* **Task data**:
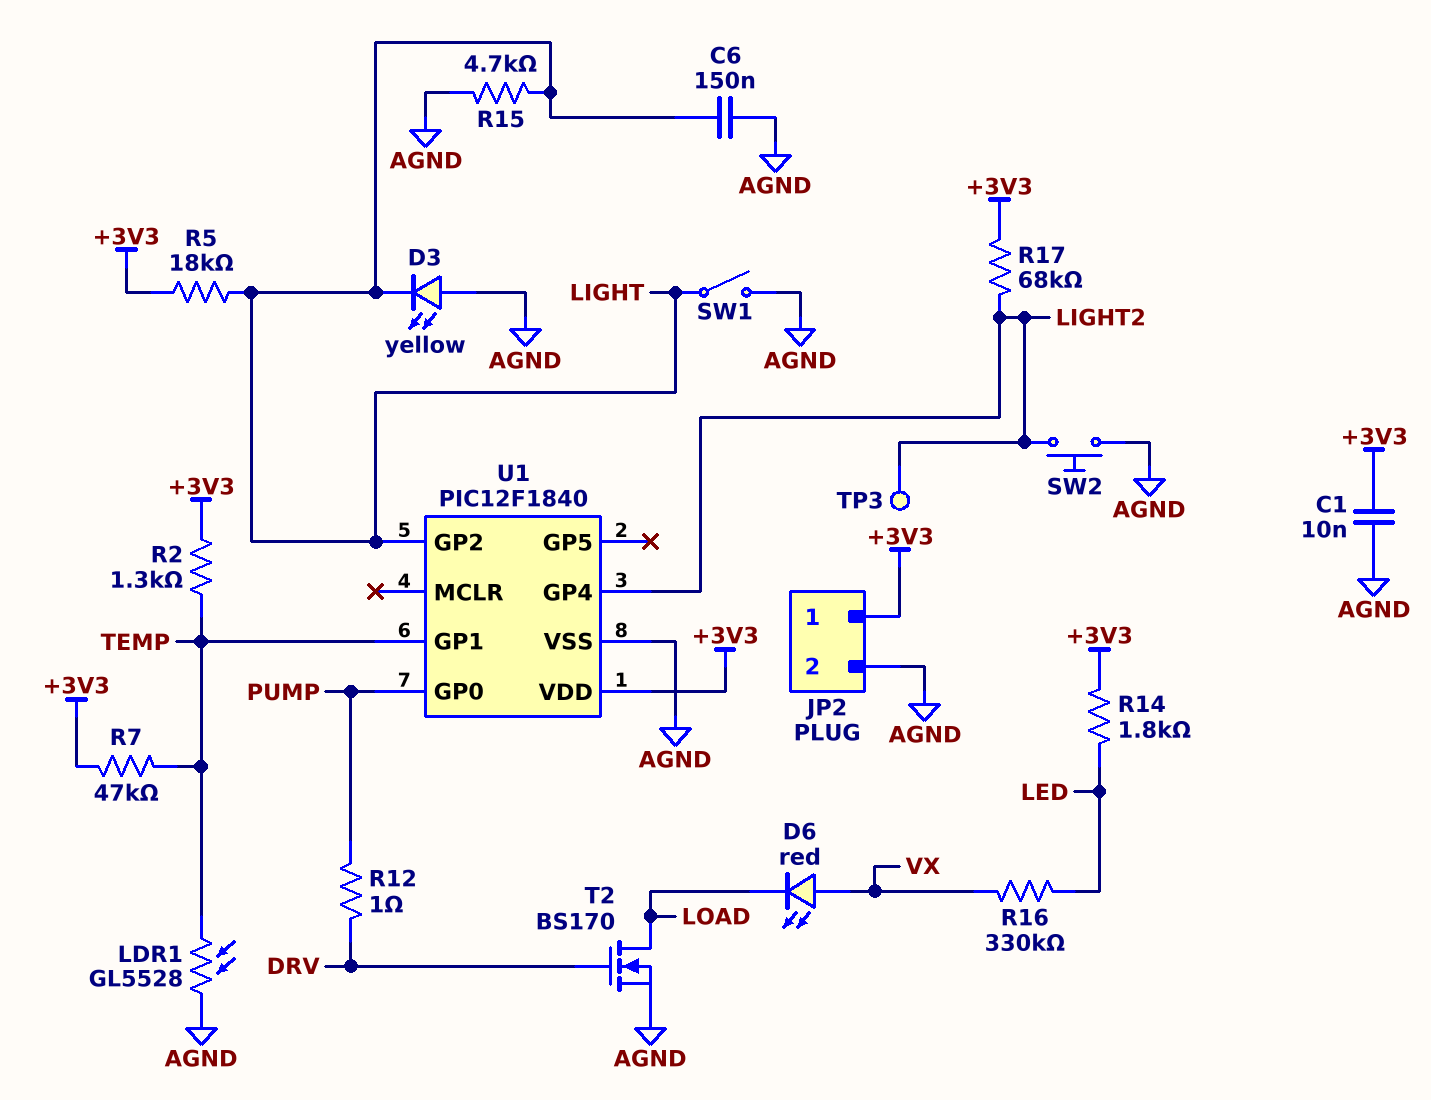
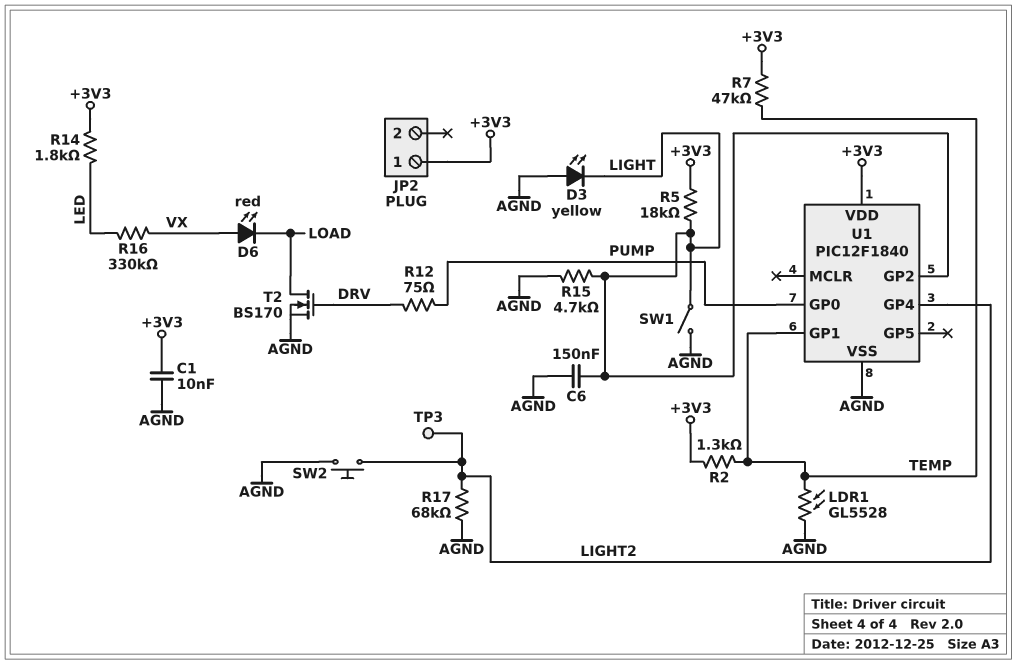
JP2 pin 2: AGND -> none
R12: 1 (DRV, PUMP) -> 75 (DRV, PUMP)
R17: 68k (+3V3, LIGHT2) -> 68k (AGND, LIGHT2)

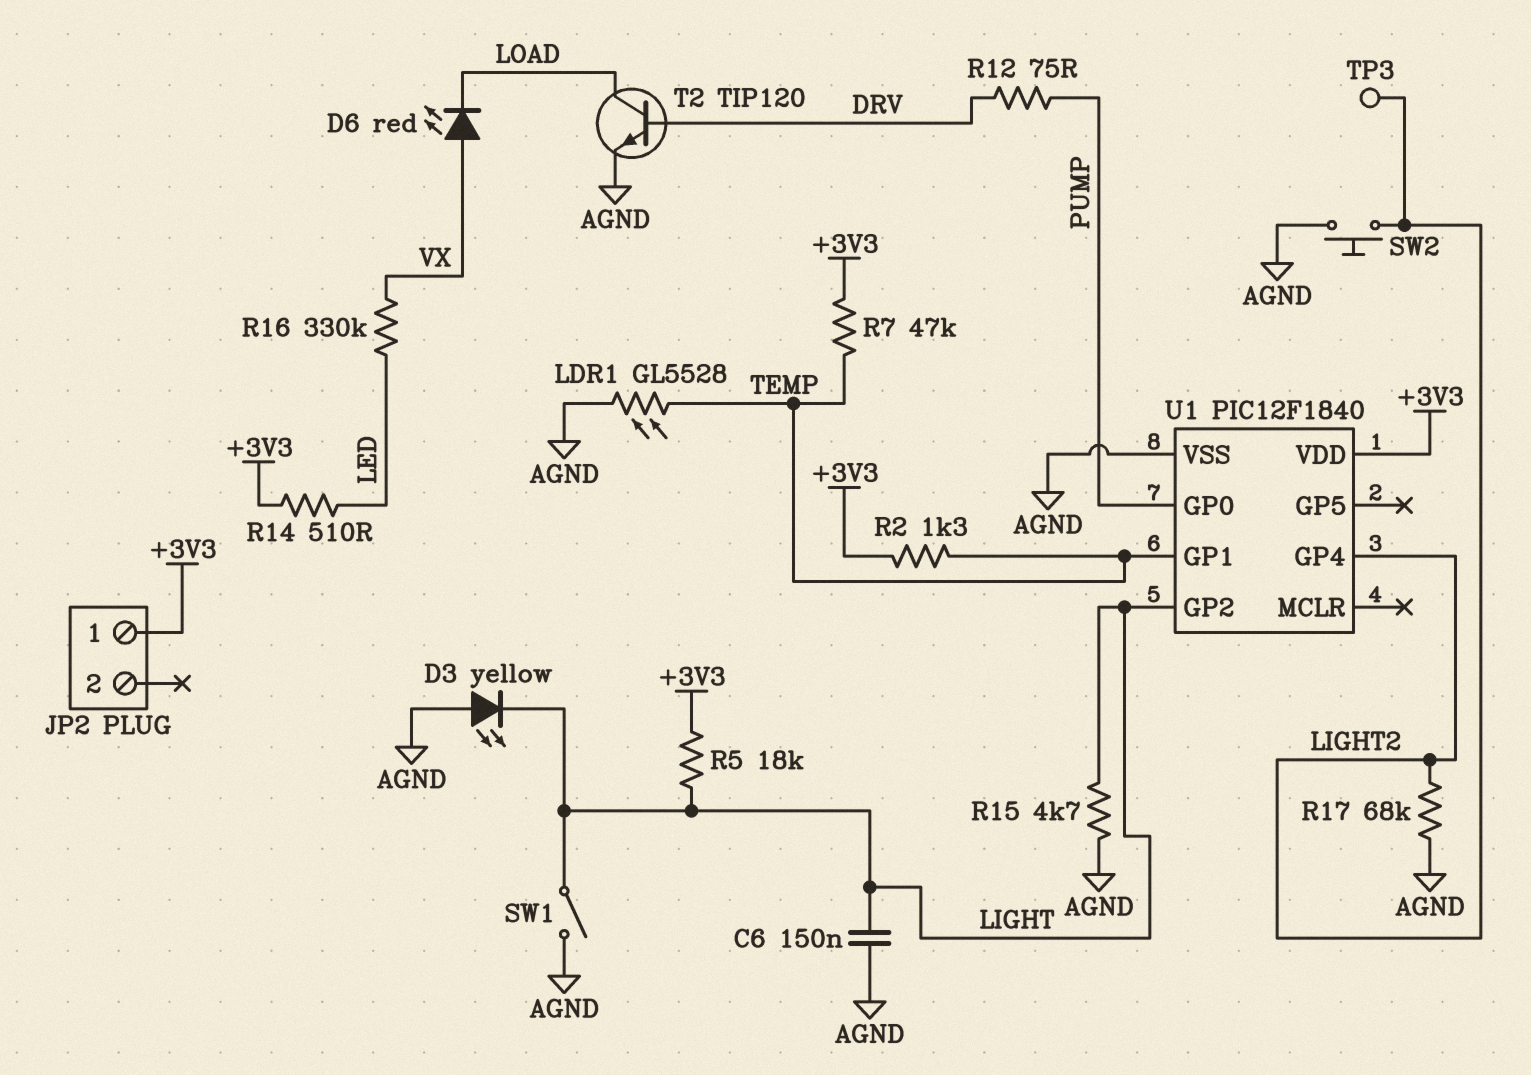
C1: 10nF (+3V3, AGND) -> none
R14: 1.8k (+3V3, LED) -> 510 (+3V3, LED)
T2: NMOS BS170 (G DRV, D LOAD, S AGND) -> NPN TIP120 (B DRV, C LOAD, E AGND)

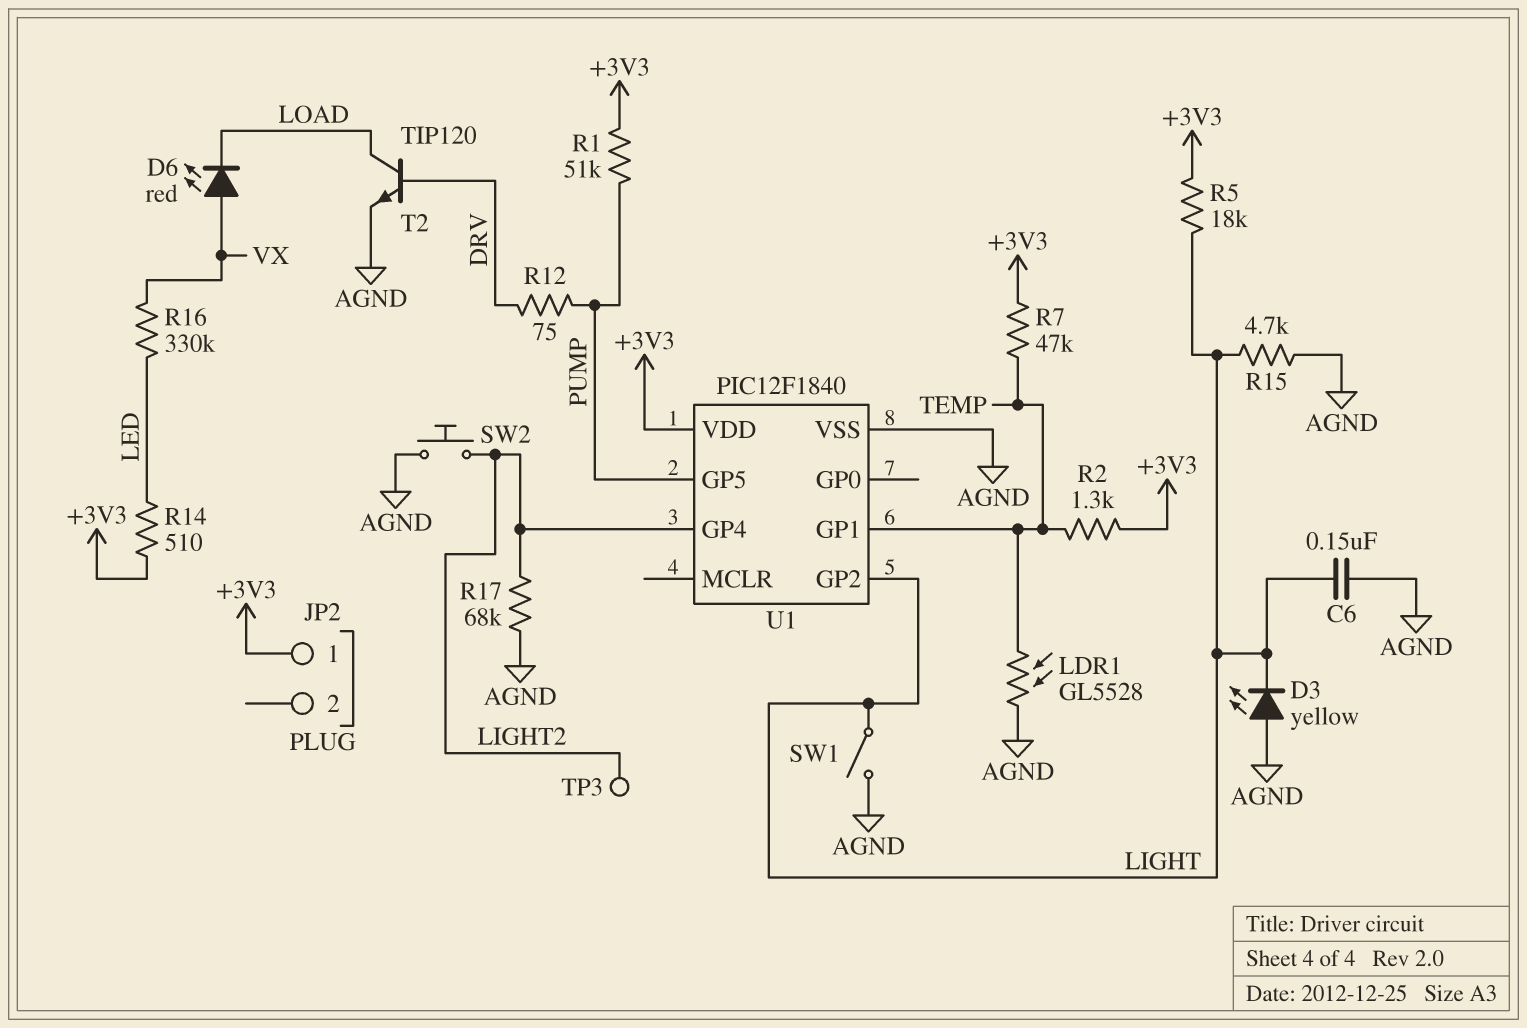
R1: none -> 51k (+3V3, PUMP)
U1 pin GP0: PUMP -> none
U1 pin GP5: none -> PUMP

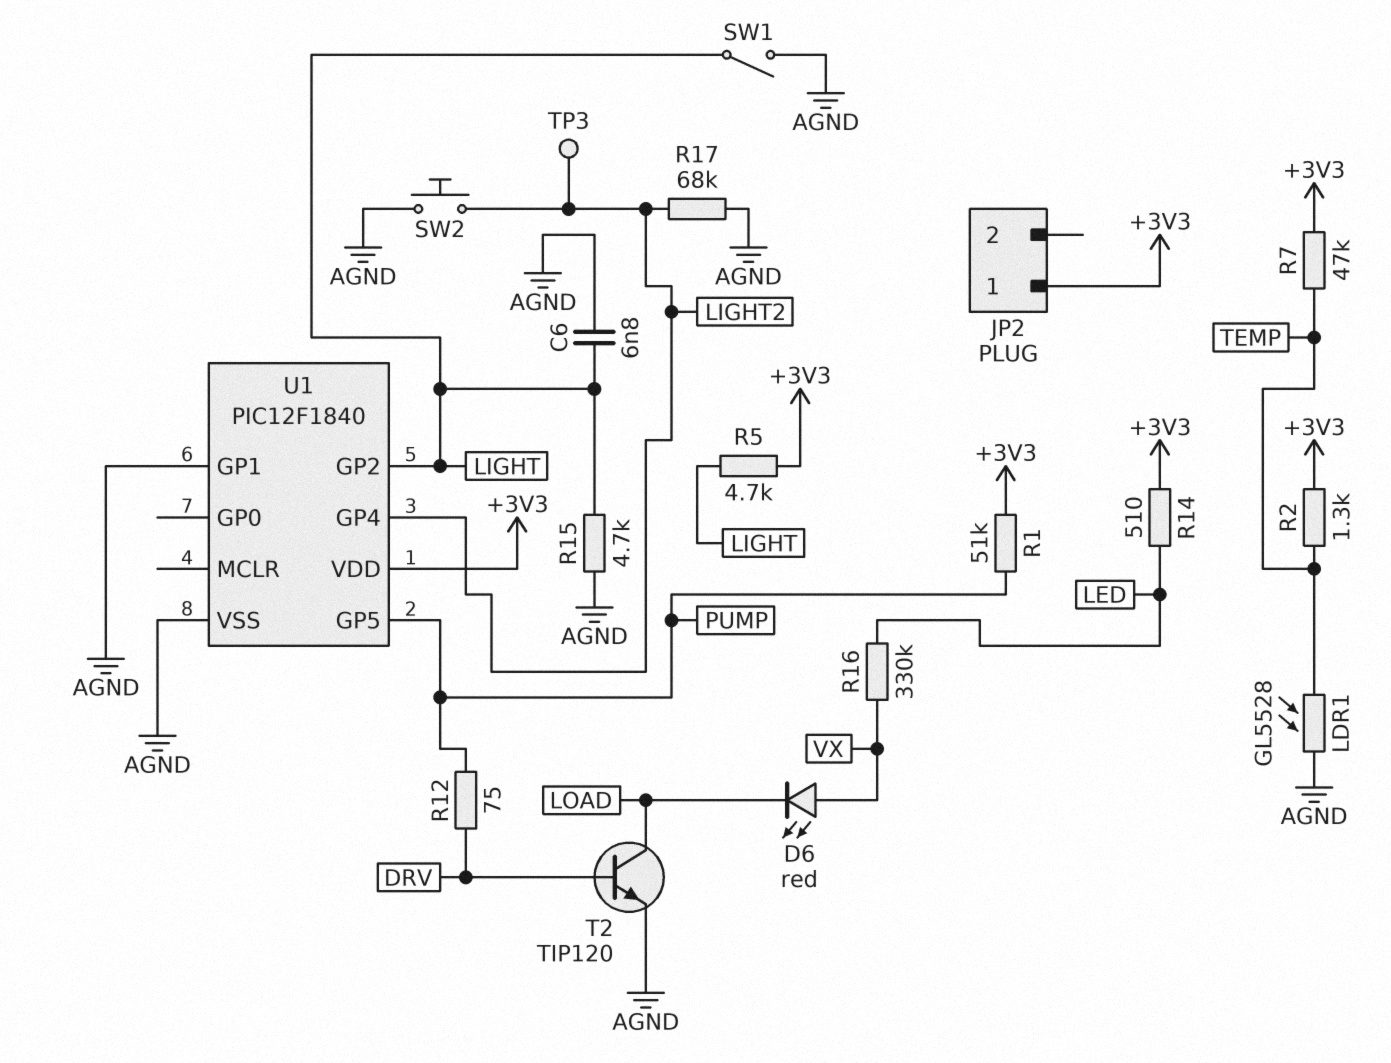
C6: 150nF (AGND, LIGHT) -> 6.8nF (AGND, LIGHT)
D3: LED yellow (A AGND, K LIGHT) -> none
R5: 18k (+3V3, LIGHT) -> 4.7k (+3V3, LIGHT)
U1 pin GP1: TEMP -> AGND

* **Task**: When an image appears in the data, skip it and output the rest exactly.

* **Response**:
JP2 pin 2: AGND -> none
R12: 1 (DRV, PUMP) -> 75 (DRV, PUMP)
R17: 68k (+3V3, LIGHT2) -> 68k (AGND, LIGHT2)

C1: 10nF (+3V3, AGND) -> none
R14: 1.8k (+3V3, LED) -> 510 (+3V3, LED)
T2: NMOS BS170 (G DRV, D LOAD, S AGND) -> NPN TIP120 (B DRV, C LOAD, E AGND)

R1: none -> 51k (+3V3, PUMP)
U1 pin GP0: PUMP -> none
U1 pin GP5: none -> PUMP

C6: 150nF (AGND, LIGHT) -> 6.8nF (AGND, LIGHT)
D3: LED yellow (A AGND, K LIGHT) -> none
R5: 18k (+3V3, LIGHT) -> 4.7k (+3V3, LIGHT)
U1 pin GP1: TEMP -> AGND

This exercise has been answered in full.